Work to complete
Omit all images, then repeat exactly the lines below from the one containing "red cross: (18, 166) -> (36, 172), moved" through the one containing "black ellipse: (113, 280)", both ends included.

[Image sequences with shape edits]
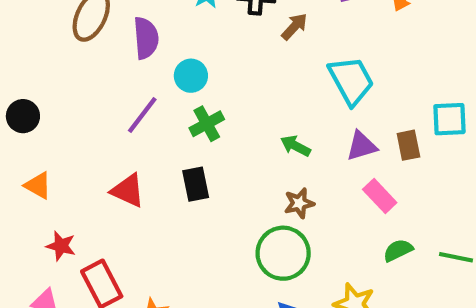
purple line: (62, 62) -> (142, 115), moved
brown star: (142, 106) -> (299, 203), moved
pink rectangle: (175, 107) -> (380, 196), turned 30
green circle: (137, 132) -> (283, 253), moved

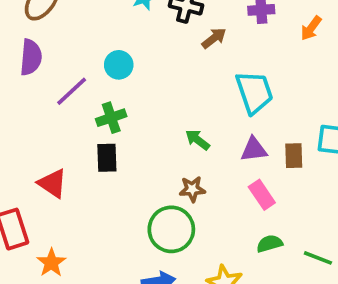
purple semicircle: (146, 38) -> (31, 57), moved
green cross: (207, 124) -> (111, 118), moved
red triangle: (128, 191) -> (52, 183), moved

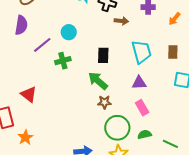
brown arrow: (214, 38) -> (121, 21), turned 40
green arrow: (198, 140) -> (98, 81), moved, size x1.5
brown rectangle: (294, 156) -> (173, 52), moved
black rectangle: (107, 158) -> (103, 55), moved
green circle: (171, 229) -> (117, 128), moved

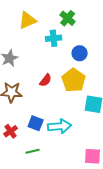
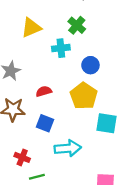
red semicircle: (46, 80) -> (44, 91), moved, turned -144
blue square: (36, 123) -> (45, 123), moved
red cross: (11, 131) -> (22, 157), moved, turned -32

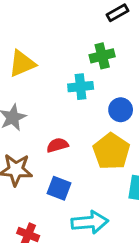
green cross: (77, 25) -> (102, 56), turned 36
yellow triangle: (31, 28) -> (22, 64), moved

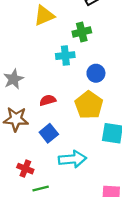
yellow triangle: (22, 64) -> (44, 16), moved
blue square: (59, 188) -> (49, 133), turned 30

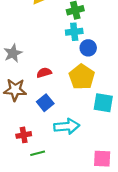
cyan cross: (65, 56) -> (74, 32), moved
red cross: (25, 169) -> (24, 135), turned -32

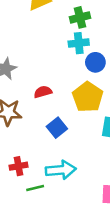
blue square: (45, 103) -> (57, 128), moved
cyan arrow: (67, 126) -> (61, 170), moved

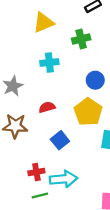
cyan cross: (79, 43) -> (49, 63), moved
red cross: (18, 166) -> (36, 172), moved

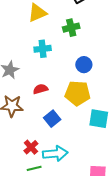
yellow pentagon: (88, 112) -> (78, 93), turned -30
red cross: (36, 172) -> (31, 147), turned -32

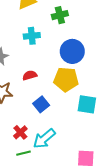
blue circle: (84, 65) -> (72, 51), size x1.5
cyan arrow: (55, 154) -> (44, 139), turned 145

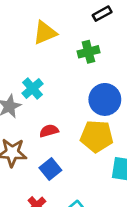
cyan cross: (32, 36) -> (33, 89), moved, turned -35
blue square: (41, 104) -> (50, 169), moved

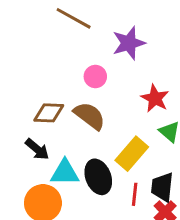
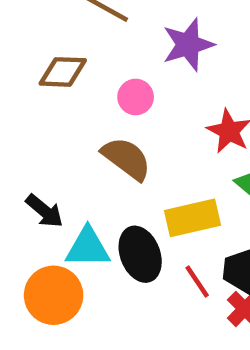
brown diamond: (49, 113) -> (63, 72), moved
yellow rectangle: (132, 154) -> (193, 218), turned 36
red line: (135, 194) -> (197, 282), turned -40

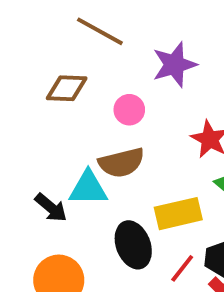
brown semicircle: (126, 159) -> (121, 163), turned 129
cyan triangle: (88, 247) -> (88, 188), moved
red line: (197, 282) -> (182, 268), turned 72

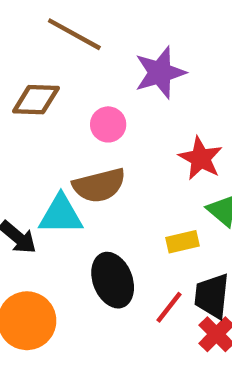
yellow rectangle: (178, 214) -> (183, 242), moved, size x0.6

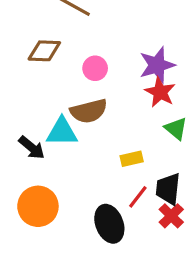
purple star: (160, 73) -> (157, 65), moved
yellow rectangle: (183, 242) -> (132, 159), moved
black ellipse: (113, 280) -> (109, 224), moved

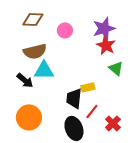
brown semicircle: (89, 111) -> (35, 51), moved
black trapezoid: (168, 189) -> (74, 98), moved

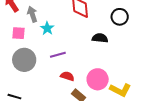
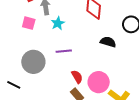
gray circle: (24, 60) -> (33, 62), moved
red semicircle: (67, 76) -> (77, 77), moved, turned 32

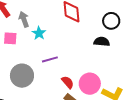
black semicircle: (108, 42) -> (102, 42), moved

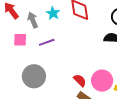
cyan star: (39, 33) -> (53, 13), moved
purple line: (50, 59) -> (47, 42), moved

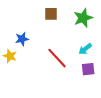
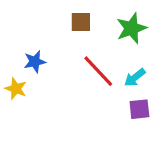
red line: (57, 58) -> (98, 71), moved

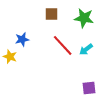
green star: (132, 28) -> (84, 18), turned 30
purple square: (139, 109) -> (89, 88), moved

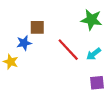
brown square: (52, 14) -> (37, 27), moved
purple square: (89, 88) -> (97, 83), moved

Response to this exercise
red cross: (18, 166) -> (36, 172), moved

yellow pentagon: (88, 112) -> (78, 93), turned -30
red cross: (36, 172) -> (31, 147), turned -32

blue circle: (84, 65) -> (72, 51), size x1.5
cyan arrow: (55, 154) -> (44, 139), turned 145

cyan cross: (32, 36) -> (33, 89), moved, turned -35
blue square: (41, 104) -> (50, 169), moved

brown diamond: (49, 113) -> (63, 72), moved
yellow rectangle: (132, 154) -> (193, 218), turned 36
red line: (135, 194) -> (197, 282), turned -40

brown semicircle: (126, 159) -> (121, 163), turned 129
cyan triangle: (88, 247) -> (88, 188), moved
red line: (197, 282) -> (182, 268), turned 72

yellow rectangle: (178, 214) -> (183, 242), moved, size x0.6

purple star: (160, 73) -> (157, 65), moved
yellow rectangle: (183, 242) -> (132, 159), moved
black ellipse: (113, 280) -> (109, 224), moved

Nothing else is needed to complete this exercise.